#### What is asked
Format all the rows below as a JSON list of strings, with one string per line and blank lines omitted.

#### Records for the exercise
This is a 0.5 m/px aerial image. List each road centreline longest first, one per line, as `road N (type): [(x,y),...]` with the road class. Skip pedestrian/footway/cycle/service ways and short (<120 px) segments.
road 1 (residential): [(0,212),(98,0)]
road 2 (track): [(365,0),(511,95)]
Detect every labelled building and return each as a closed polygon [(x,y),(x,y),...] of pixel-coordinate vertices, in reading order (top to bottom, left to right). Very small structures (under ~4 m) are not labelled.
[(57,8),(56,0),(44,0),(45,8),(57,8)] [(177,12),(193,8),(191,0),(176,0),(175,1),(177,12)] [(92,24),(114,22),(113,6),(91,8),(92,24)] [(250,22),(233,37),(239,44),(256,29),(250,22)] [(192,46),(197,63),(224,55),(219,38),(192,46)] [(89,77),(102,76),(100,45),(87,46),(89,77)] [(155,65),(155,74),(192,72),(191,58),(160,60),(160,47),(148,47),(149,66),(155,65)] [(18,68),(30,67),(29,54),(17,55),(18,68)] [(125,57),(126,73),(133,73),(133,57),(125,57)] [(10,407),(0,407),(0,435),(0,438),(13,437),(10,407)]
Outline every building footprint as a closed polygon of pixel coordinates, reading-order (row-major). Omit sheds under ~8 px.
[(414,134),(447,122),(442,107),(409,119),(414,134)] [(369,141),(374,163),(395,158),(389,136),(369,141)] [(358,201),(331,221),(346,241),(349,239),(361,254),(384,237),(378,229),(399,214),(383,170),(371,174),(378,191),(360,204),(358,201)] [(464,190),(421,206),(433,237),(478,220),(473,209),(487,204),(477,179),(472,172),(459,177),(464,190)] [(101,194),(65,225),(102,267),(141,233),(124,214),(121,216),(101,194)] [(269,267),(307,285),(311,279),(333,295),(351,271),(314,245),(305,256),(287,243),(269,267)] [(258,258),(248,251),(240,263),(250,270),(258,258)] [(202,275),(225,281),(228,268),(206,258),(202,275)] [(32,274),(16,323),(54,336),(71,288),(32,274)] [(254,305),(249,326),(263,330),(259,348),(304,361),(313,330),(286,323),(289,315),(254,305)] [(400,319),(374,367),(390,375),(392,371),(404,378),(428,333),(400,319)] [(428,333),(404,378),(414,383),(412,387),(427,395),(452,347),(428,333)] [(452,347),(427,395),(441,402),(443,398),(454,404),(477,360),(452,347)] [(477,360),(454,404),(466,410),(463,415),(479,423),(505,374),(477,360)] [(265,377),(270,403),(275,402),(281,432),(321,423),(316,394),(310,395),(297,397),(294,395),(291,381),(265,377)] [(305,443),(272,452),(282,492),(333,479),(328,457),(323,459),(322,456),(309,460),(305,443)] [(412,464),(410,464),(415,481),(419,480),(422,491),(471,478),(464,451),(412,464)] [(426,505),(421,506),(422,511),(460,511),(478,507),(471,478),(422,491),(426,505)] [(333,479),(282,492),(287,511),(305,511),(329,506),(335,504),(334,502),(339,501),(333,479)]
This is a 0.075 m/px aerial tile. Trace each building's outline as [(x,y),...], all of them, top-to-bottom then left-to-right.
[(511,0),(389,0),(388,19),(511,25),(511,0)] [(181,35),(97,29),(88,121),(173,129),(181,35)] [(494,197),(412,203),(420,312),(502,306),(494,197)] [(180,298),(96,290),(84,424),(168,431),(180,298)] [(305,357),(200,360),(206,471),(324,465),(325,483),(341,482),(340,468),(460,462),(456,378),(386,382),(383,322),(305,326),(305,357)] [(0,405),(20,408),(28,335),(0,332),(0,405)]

#### Exercise result
[
  "This is a 0.5 m/px aerial image. List each road centreline longest first, one per line, as `road N (type): [(x,y),...]` with the road class. Skip pedestrian/footway/cycle/service ways and short (<120 px) segments.",
  "road 1 (residential): [(0,212),(98,0)]",
  "road 2 (track): [(365,0),(511,95)]",
  "Detect every labelled building and return each as a closed polygon [(x,y),(x,y),...] of pixel-coordinate vertices, in reading order (top to bottom, left to right). Very small structures (under ~4 m) are not labelled.",
  "[(57,8),(56,0),(44,0),(45,8),(57,8)] [(177,12),(193,8),(191,0),(176,0),(175,1),(177,12)] [(92,24),(114,22),(113,6),(91,8),(92,24)] [(250,22),(233,37),(239,44),(256,29),(250,22)] [(192,46),(197,63),(224,55),(219,38),(192,46)] [(89,77),(102,76),(100,45),(87,46),(89,77)] [(155,65),(155,74),(192,72),(191,58),(160,60),(160,47),(148,47),(149,66),(155,65)] [(18,68),(30,67),(29,54),(17,55),(18,68)] [(125,57),(126,73),(133,73),(133,57),(125,57)] [(10,407),(0,407),(0,435),(0,438),(13,437),(10,407)]",
  "Outline every building footprint as a closed polygon of pixel coordinates, reading-order (row-major). Omit sheds under ~8 px.",
  "[(414,134),(447,122),(442,107),(409,119),(414,134)] [(369,141),(374,163),(395,158),(389,136),(369,141)] [(358,201),(331,221),(346,241),(349,239),(361,254),(384,237),(378,229),(399,214),(383,170),(371,174),(378,191),(360,204),(358,201)] [(464,190),(421,206),(433,237),(478,220),(473,209),(487,204),(477,179),(472,172),(459,177),(464,190)] [(101,194),(65,225),(102,267),(141,233),(124,214),(121,216),(101,194)] [(269,267),(307,285),(311,279),(333,295),(351,271),(314,245),(305,256),(287,243),(269,267)] [(258,258),(248,251),(240,263),(250,270),(258,258)] [(202,275),(225,281),(228,268),(206,258),(202,275)] [(32,274),(16,323),(54,336),(71,288),(32,274)] [(254,305),(249,326),(263,330),(259,348),(304,361),(313,330),(286,323),(289,315),(254,305)] [(400,319),(374,367),(390,375),(392,371),(404,378),(428,333),(400,319)] [(428,333),(404,378),(414,383),(412,387),(427,395),(452,347),(428,333)] [(452,347),(427,395),(441,402),(443,398),(454,404),(477,360),(452,347)] [(477,360),(454,404),(466,410),(463,415),(479,423),(505,374),(477,360)] [(265,377),(270,403),(275,402),(281,432),(321,423),(316,394),(310,395),(297,397),(294,395),(291,381),(265,377)] [(305,443),(272,452),(282,492),(333,479),(328,457),(323,459),(322,456),(309,460),(305,443)] [(412,464),(410,464),(415,481),(419,480),(422,491),(471,478),(464,451),(412,464)] [(426,505),(421,506),(422,511),(460,511),(478,507),(471,478),(422,491),(426,505)] [(333,479),(282,492),(287,511),(305,511),(329,506),(335,504),(334,502),(339,501),(333,479)]",
  "This is a 0.075 m/px aerial tile. Trace each building's outline as [(x,y),...], all of them, top-to-bottom then left-to-right.",
  "[(511,0),(389,0),(388,19),(511,25),(511,0)] [(181,35),(97,29),(88,121),(173,129),(181,35)] [(494,197),(412,203),(420,312),(502,306),(494,197)] [(180,298),(96,290),(84,424),(168,431),(180,298)] [(305,357),(200,360),(206,471),(324,465),(325,483),(341,482),(340,468),(460,462),(456,378),(386,382),(383,322),(305,326),(305,357)] [(0,405),(20,408),(28,335),(0,332),(0,405)]"
]